Set down exactly the lines in the records below that run from the line with "purple plate B1:C3" to the line with "lime brick A1", inclusive, and nothing more.

+++ RECORDS FOR THE EXERCISE

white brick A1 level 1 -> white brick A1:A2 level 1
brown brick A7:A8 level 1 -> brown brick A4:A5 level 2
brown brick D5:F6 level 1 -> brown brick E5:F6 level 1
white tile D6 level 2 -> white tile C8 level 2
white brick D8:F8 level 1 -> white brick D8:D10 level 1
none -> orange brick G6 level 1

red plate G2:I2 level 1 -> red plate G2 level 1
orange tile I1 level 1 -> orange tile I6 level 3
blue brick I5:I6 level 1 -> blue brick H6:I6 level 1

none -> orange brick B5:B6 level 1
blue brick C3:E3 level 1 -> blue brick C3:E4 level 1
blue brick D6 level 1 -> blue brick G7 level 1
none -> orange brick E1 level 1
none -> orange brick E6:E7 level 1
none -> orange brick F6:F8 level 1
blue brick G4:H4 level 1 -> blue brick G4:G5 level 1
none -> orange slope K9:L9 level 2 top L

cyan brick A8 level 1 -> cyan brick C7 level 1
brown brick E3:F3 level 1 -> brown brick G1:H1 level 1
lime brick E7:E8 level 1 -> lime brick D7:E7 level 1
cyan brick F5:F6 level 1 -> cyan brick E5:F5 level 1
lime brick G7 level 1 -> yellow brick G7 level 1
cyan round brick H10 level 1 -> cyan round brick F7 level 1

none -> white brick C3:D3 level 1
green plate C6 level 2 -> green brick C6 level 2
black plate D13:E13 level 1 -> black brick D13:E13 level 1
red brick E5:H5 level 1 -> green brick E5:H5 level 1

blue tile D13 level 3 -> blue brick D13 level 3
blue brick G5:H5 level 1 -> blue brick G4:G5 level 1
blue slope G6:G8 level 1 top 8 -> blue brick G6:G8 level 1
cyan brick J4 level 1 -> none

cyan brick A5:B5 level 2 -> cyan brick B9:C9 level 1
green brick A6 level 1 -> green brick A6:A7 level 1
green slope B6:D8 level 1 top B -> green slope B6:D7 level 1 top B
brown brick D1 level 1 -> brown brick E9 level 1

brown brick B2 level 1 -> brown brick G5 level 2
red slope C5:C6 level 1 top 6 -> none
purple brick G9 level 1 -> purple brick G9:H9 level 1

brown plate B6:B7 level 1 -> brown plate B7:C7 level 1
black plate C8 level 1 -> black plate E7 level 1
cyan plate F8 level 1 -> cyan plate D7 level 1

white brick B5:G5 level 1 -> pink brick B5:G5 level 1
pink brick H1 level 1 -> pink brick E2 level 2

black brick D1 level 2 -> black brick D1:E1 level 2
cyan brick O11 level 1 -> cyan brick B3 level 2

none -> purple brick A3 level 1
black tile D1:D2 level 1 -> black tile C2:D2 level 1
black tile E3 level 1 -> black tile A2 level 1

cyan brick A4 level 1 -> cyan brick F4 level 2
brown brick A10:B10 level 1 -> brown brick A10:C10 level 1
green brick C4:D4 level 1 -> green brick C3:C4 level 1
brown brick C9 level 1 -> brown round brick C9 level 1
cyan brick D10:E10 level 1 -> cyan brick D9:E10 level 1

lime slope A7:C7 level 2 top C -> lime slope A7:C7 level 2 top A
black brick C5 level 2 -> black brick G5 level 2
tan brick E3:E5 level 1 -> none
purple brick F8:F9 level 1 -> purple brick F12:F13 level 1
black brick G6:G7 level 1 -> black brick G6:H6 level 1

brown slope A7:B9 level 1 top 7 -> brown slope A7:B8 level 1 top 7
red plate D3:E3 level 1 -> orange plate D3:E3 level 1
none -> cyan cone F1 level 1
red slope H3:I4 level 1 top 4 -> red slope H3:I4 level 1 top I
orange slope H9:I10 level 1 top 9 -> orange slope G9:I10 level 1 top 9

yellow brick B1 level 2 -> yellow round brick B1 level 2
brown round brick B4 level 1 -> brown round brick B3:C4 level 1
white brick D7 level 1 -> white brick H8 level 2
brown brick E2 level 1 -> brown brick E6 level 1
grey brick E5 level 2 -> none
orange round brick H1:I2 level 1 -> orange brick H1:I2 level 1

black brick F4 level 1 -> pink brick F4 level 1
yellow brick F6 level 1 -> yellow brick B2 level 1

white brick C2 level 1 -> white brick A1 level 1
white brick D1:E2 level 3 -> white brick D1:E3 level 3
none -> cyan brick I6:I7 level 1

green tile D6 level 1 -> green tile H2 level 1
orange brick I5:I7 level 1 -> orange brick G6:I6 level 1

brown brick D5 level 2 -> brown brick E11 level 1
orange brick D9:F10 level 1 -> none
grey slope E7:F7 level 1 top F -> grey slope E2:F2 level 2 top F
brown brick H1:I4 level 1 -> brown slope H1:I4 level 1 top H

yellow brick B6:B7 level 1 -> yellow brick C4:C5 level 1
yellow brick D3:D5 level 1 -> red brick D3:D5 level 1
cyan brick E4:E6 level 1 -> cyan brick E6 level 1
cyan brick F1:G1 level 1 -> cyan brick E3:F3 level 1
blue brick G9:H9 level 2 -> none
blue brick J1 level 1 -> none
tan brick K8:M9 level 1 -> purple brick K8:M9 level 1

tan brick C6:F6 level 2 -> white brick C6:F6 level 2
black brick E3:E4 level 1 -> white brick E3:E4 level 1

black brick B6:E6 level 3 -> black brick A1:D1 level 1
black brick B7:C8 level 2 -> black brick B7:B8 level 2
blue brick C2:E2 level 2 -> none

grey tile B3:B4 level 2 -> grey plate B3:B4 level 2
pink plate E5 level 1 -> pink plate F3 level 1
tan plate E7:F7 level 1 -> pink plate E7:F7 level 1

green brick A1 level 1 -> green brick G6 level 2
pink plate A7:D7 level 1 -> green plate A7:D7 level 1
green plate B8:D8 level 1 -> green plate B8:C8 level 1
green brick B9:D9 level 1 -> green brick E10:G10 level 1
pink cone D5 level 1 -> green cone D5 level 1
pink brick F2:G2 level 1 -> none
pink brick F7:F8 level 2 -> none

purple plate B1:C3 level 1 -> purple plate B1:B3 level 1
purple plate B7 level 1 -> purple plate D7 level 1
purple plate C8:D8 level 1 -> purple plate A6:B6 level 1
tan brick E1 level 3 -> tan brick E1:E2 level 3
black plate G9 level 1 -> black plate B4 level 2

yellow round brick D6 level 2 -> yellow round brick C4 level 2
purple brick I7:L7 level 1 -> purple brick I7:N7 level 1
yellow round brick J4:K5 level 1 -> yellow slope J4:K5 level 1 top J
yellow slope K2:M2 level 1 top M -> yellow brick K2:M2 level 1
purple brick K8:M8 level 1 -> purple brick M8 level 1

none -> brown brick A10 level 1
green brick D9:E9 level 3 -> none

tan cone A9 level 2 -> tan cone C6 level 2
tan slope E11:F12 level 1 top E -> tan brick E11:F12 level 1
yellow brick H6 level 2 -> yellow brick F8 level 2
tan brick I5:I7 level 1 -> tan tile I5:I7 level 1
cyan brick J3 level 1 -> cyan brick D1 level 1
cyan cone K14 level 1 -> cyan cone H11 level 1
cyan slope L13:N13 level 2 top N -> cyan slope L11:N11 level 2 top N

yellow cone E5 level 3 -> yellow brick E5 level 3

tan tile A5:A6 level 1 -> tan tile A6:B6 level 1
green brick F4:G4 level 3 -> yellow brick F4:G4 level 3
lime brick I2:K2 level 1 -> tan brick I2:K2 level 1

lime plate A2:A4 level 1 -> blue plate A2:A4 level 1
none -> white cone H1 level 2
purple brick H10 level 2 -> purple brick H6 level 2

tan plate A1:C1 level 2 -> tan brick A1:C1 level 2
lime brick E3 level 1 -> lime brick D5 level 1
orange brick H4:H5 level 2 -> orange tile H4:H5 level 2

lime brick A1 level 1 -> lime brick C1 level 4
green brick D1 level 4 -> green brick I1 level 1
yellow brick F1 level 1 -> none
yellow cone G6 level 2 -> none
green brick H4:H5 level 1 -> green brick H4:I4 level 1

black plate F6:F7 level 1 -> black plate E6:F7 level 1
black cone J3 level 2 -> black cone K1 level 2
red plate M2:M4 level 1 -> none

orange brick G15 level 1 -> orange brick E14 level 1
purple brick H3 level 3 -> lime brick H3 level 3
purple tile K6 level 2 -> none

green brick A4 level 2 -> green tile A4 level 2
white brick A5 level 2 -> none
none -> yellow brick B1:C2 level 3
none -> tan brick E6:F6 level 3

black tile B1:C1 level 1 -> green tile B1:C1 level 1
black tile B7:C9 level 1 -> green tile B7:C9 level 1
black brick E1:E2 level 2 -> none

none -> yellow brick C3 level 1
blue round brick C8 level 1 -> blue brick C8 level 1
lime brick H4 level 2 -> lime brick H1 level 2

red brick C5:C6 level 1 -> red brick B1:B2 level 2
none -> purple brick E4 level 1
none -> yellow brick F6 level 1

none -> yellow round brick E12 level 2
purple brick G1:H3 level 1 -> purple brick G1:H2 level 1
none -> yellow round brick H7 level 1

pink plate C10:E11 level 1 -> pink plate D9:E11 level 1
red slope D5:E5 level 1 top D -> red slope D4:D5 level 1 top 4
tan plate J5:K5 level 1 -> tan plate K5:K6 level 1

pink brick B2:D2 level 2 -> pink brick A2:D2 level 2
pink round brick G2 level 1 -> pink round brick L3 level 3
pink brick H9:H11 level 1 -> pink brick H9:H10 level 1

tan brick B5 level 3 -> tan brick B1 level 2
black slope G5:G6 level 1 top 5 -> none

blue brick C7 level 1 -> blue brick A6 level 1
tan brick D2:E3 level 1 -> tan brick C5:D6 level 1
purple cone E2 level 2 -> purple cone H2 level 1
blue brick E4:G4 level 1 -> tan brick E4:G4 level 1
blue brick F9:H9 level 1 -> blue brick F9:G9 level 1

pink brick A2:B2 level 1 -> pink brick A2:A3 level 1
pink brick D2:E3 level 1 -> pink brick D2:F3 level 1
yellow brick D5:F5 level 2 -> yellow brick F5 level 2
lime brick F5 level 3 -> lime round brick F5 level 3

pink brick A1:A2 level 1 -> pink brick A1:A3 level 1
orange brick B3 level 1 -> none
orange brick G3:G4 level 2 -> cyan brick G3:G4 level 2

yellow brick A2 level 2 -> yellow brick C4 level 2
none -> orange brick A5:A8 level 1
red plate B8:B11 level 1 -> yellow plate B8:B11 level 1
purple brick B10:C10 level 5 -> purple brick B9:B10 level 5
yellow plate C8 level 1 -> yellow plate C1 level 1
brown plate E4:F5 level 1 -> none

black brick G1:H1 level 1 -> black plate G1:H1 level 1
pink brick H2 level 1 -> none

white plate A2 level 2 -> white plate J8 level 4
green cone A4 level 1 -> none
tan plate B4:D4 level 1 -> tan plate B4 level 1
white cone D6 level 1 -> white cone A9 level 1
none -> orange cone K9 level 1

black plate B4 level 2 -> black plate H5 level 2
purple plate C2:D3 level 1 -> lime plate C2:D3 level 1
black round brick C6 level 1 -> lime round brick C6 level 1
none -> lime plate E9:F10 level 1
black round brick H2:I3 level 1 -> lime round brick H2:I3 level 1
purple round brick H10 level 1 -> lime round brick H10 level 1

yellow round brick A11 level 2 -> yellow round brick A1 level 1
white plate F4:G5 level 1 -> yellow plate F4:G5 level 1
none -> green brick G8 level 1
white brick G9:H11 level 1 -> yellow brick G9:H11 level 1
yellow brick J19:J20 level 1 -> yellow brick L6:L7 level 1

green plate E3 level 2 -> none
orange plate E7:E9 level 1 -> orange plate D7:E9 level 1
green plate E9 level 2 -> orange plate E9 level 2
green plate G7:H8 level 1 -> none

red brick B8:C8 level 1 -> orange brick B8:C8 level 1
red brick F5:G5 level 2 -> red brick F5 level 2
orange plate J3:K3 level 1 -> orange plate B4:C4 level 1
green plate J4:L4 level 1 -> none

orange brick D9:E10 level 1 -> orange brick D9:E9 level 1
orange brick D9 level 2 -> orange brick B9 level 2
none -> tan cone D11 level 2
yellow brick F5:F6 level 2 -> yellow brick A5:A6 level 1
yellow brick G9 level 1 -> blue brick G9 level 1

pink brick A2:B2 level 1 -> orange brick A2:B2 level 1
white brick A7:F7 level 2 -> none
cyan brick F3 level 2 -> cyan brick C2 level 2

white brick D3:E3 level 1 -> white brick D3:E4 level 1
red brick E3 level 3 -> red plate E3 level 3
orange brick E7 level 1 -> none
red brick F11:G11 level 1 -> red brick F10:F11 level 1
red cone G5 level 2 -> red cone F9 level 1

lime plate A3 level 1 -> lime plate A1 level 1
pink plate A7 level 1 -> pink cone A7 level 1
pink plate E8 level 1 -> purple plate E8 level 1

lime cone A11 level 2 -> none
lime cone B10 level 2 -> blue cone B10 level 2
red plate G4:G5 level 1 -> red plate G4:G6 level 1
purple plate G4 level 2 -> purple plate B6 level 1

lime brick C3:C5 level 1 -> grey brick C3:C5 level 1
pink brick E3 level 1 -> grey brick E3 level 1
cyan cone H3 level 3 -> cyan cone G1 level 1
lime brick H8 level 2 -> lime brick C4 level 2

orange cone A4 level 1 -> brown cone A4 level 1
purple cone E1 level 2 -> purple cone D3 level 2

++++++

**TASK OUTPUT:**
purple plate B1:C3 level 1 -> purple plate B1:B3 level 1
purple plate B7 level 1 -> purple plate D7 level 1
purple plate C8:D8 level 1 -> purple plate A6:B6 level 1
tan brick E1 level 3 -> tan brick E1:E2 level 3
black plate G9 level 1 -> black plate B4 level 2

yellow round brick D6 level 2 -> yellow round brick C4 level 2
purple brick I7:L7 level 1 -> purple brick I7:N7 level 1
yellow round brick J4:K5 level 1 -> yellow slope J4:K5 level 1 top J
yellow slope K2:M2 level 1 top M -> yellow brick K2:M2 level 1
purple brick K8:M8 level 1 -> purple brick M8 level 1

none -> brown brick A10 level 1
green brick D9:E9 level 3 -> none

tan cone A9 level 2 -> tan cone C6 level 2
tan slope E11:F12 level 1 top E -> tan brick E11:F12 level 1
yellow brick H6 level 2 -> yellow brick F8 level 2
tan brick I5:I7 level 1 -> tan tile I5:I7 level 1
cyan brick J3 level 1 -> cyan brick D1 level 1
cyan cone K14 level 1 -> cyan cone H11 level 1
cyan slope L13:N13 level 2 top N -> cyan slope L11:N11 level 2 top N

yellow cone E5 level 3 -> yellow brick E5 level 3

tan tile A5:A6 level 1 -> tan tile A6:B6 level 1
green brick F4:G4 level 3 -> yellow brick F4:G4 level 3
lime brick I2:K2 level 1 -> tan brick I2:K2 level 1

lime plate A2:A4 level 1 -> blue plate A2:A4 level 1
none -> white cone H1 level 2
purple brick H10 level 2 -> purple brick H6 level 2

tan plate A1:C1 level 2 -> tan brick A1:C1 level 2
lime brick E3 level 1 -> lime brick D5 level 1
orange brick H4:H5 level 2 -> orange tile H4:H5 level 2

lime brick A1 level 1 -> lime brick C1 level 4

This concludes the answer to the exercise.